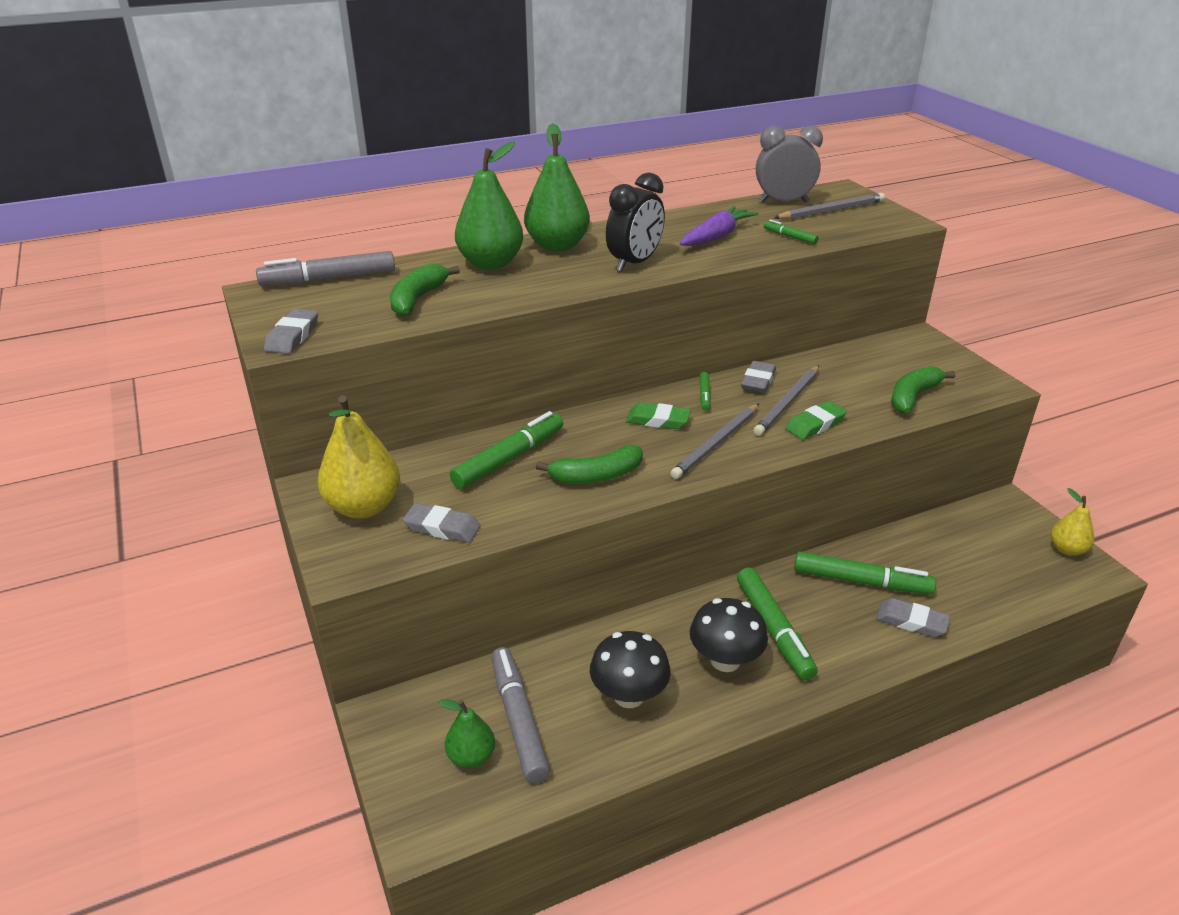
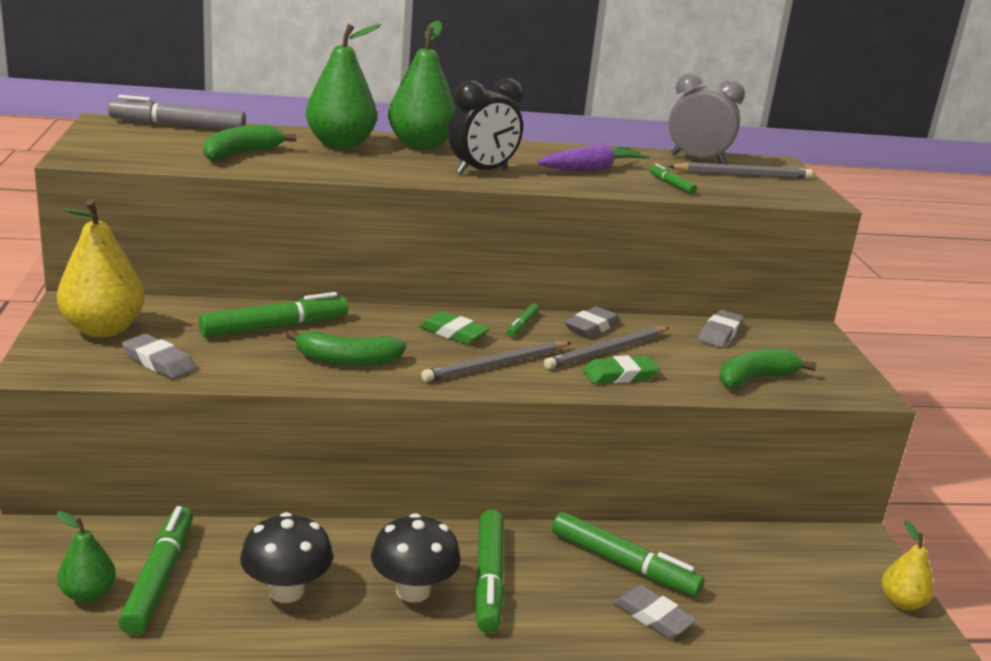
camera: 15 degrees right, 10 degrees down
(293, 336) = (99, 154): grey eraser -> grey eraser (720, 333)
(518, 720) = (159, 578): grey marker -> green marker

****************

Your goal:
Please output the entire listing above verbatim and omit its images.

The completed task:
camera: 15 degrees right, 10 degrees down
(293, 336) = (99, 154): grey eraser -> grey eraser (720, 333)
(518, 720) = (159, 578): grey marker -> green marker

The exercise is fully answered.